For every line in the entries that contains "none", show the whole line.

[Raw data Boundary: Start]

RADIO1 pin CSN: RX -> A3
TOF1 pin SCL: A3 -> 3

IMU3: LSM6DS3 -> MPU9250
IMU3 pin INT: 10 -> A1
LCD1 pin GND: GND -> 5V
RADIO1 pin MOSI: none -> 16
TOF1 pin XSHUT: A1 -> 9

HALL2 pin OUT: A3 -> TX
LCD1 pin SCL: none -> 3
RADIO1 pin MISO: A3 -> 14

[Raw data Boundary: End]

### [Response]
RADIO1 pin MOSI: none -> 16
LCD1 pin SCL: none -> 3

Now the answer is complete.